**Required work:**
Nothing belongs in the answer except the lines of the material that include "green".

**Supplied records:**
((
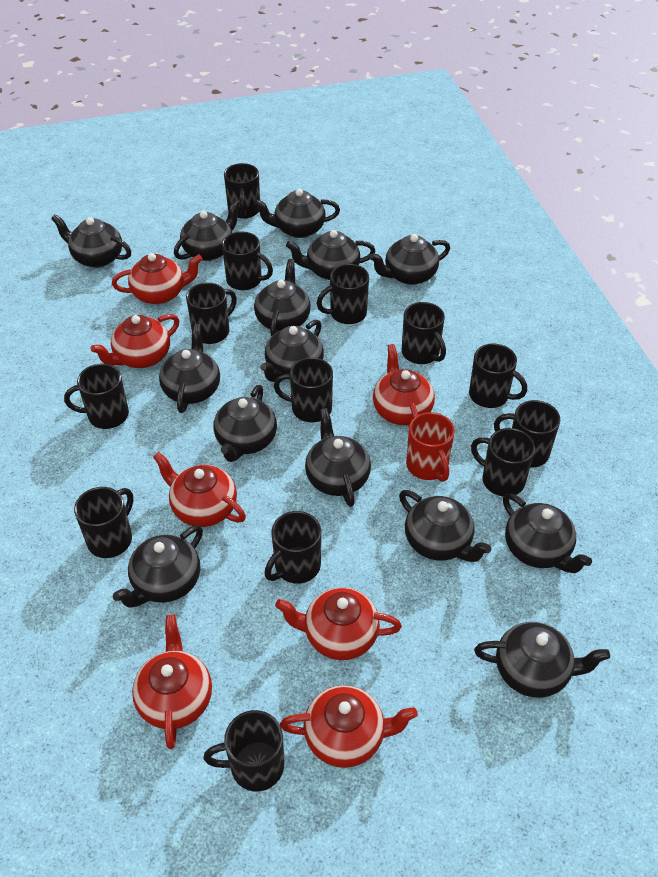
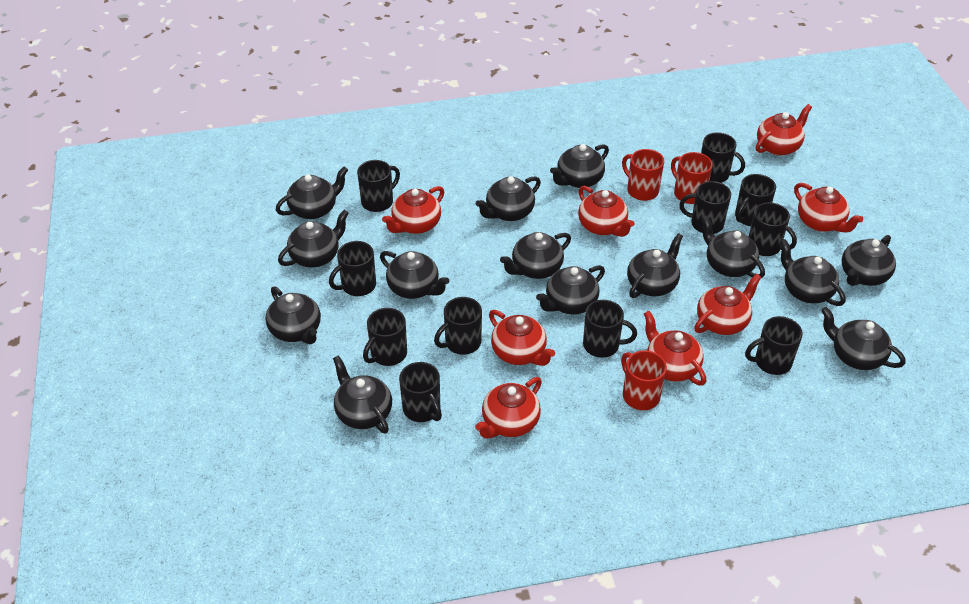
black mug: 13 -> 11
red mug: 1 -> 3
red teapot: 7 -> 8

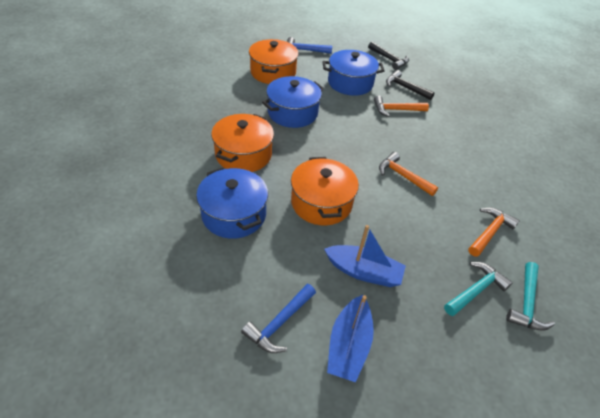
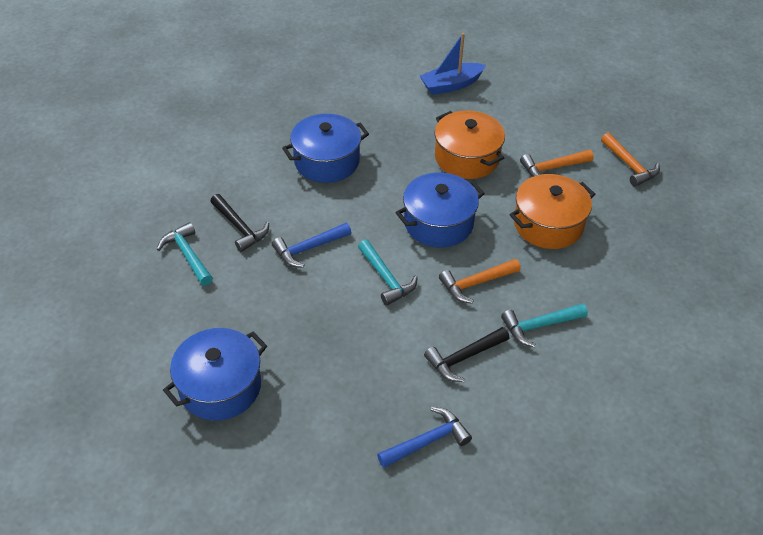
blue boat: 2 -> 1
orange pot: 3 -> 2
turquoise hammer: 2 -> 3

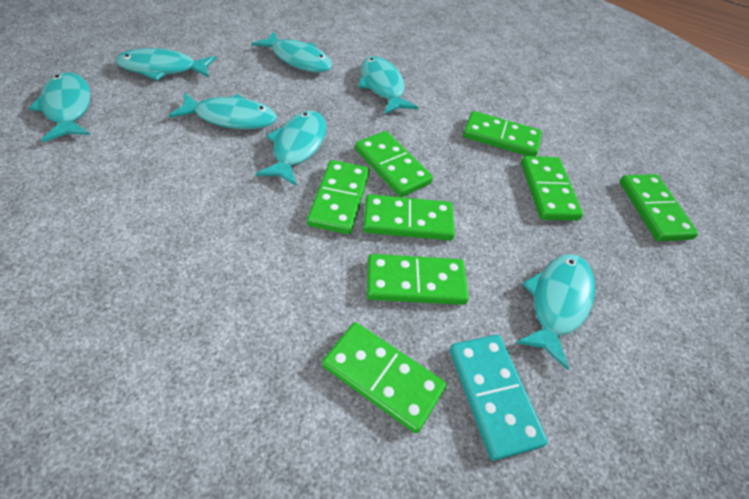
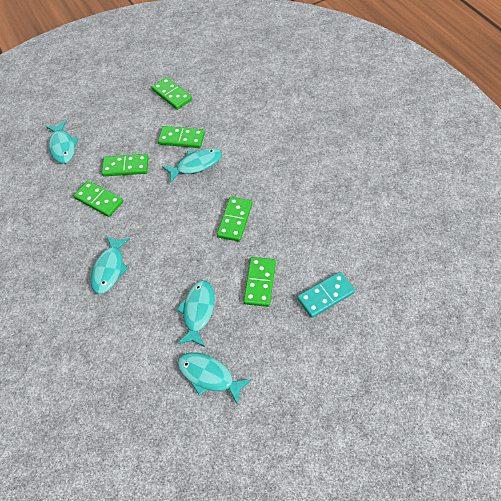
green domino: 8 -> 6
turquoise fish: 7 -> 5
))
((
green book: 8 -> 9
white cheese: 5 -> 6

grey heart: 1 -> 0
))
((
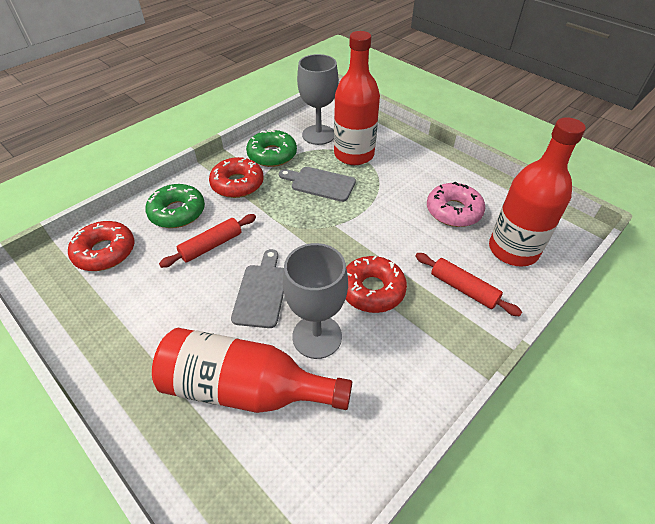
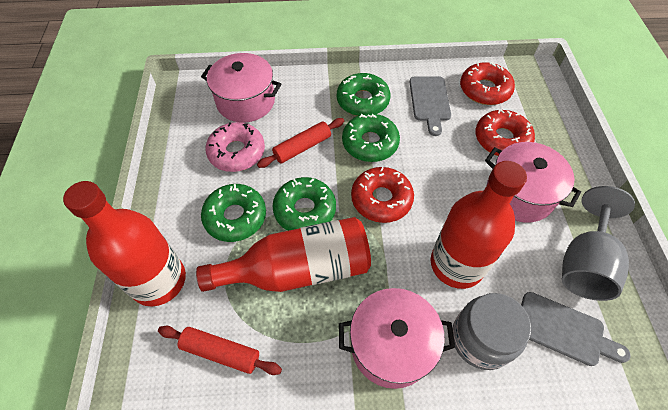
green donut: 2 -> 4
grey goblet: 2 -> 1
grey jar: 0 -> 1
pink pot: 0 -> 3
))
**Written answer:**
green domino: 8 -> 6
green book: 8 -> 9
green donut: 2 -> 4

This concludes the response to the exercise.